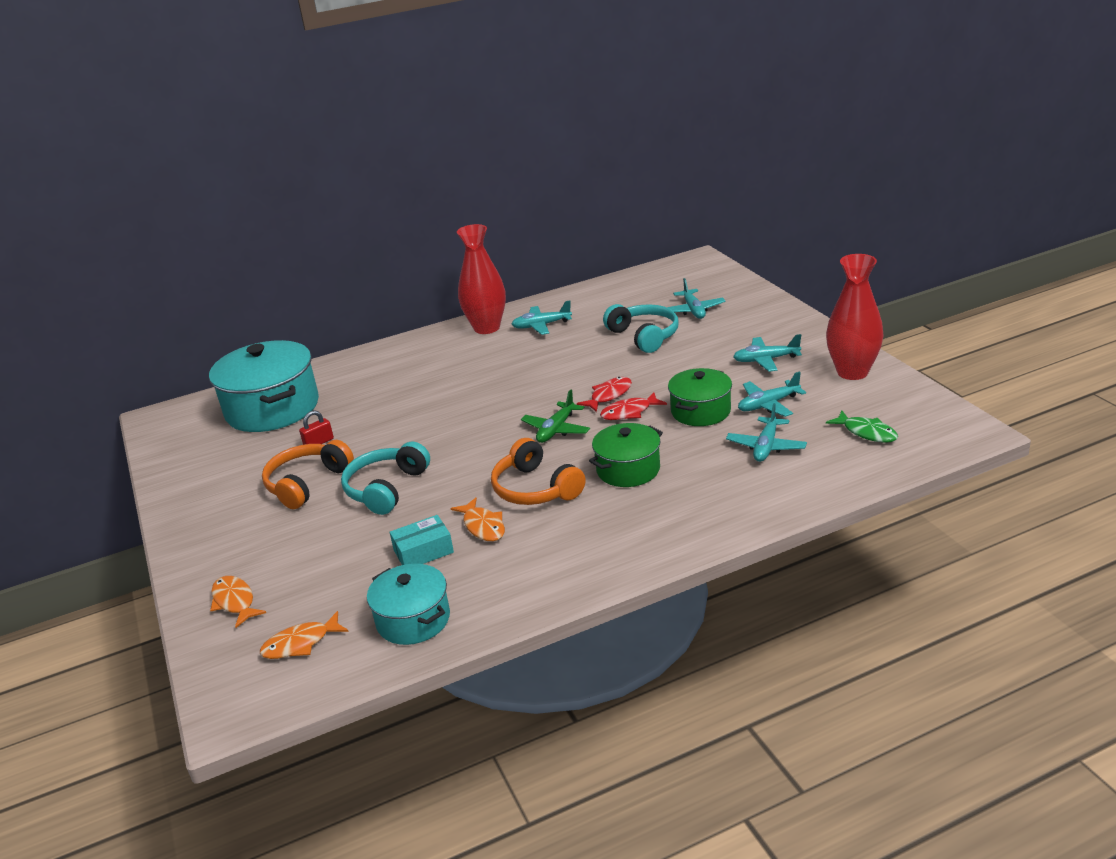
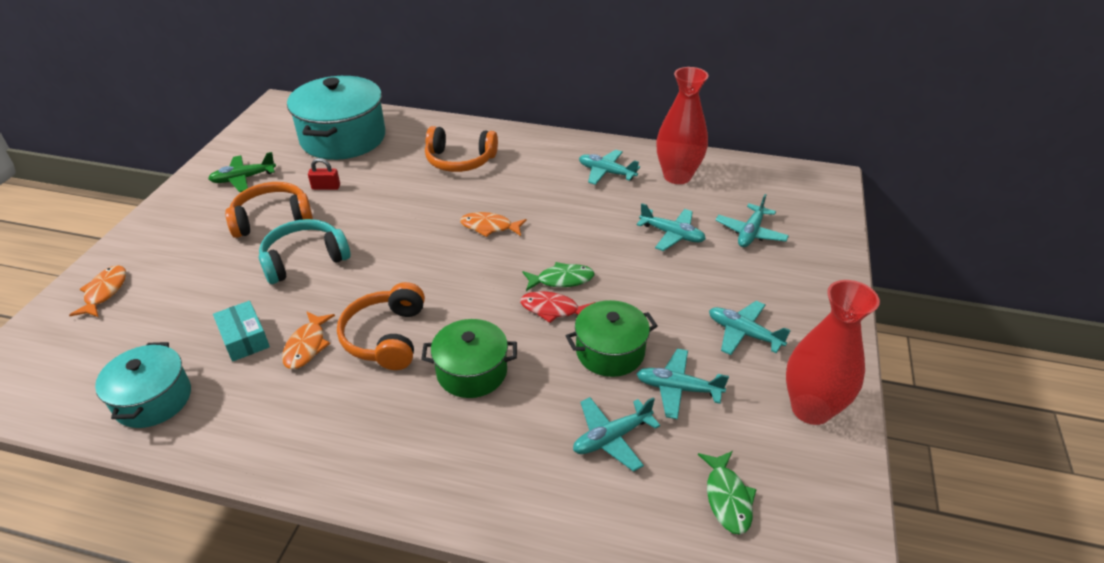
camera: 35 degrees right, 10 degrees up
(300, 643) = (79, 361): orange fish -> orange fish (489, 227)
(409, 372) = (460, 160): none -> orange headphones
(423, 551) = (244, 338): turquoise box -> turquoise box turned 45 degrees clockwise
(487, 328) = (565, 150): red vase -> red vase (677, 176)
(556, 429) = (478, 287): green plane -> green plane (243, 178)
(609, 395) = (561, 280): red fish -> green fish
(644, 336) = (672, 234): turquoise headphones -> turquoise plane

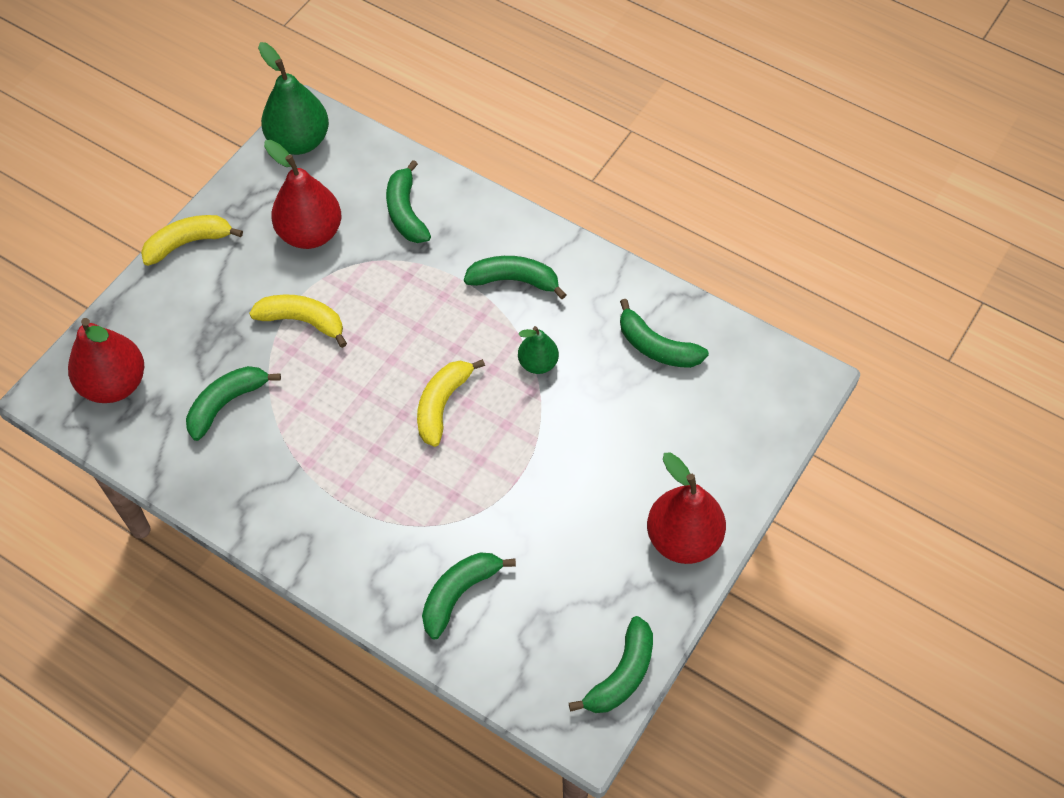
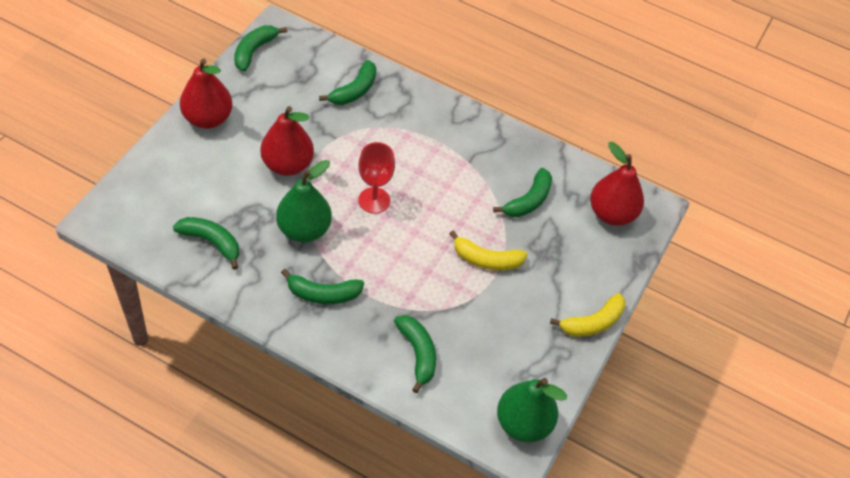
camera: 170 degrees right, 5 degrees down
(310, 233) = (495, 332): red pear -> red pear (287, 164)
(442, 405) = (374, 200): yellow banana -> red goblet
(538, 363) = (304, 229): green pear -> green pear, size x1.77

◇ ◇ ◇ ◇ ◇

Could you print the listing above exactly, without the pictures?

» RESPONSE FOR THIS EXERCISE
camera: 35 degrees right, 10 degrees up
(300, 643) = (79, 361): orange fish -> orange fish (489, 227)
(409, 372) = (460, 160): none -> orange headphones
(423, 551) = (244, 338): turquoise box -> turquoise box turned 45 degrees clockwise
(487, 328) = (565, 150): red vase -> red vase (677, 176)
(556, 429) = (478, 287): green plane -> green plane (243, 178)
(609, 395) = (561, 280): red fish -> green fish
(644, 336) = (672, 234): turquoise headphones -> turquoise plane

camera: 170 degrees right, 5 degrees down
(310, 233) = (495, 332): red pear -> red pear (287, 164)
(442, 405) = (374, 200): yellow banana -> red goblet
(538, 363) = (304, 229): green pear -> green pear, size x1.77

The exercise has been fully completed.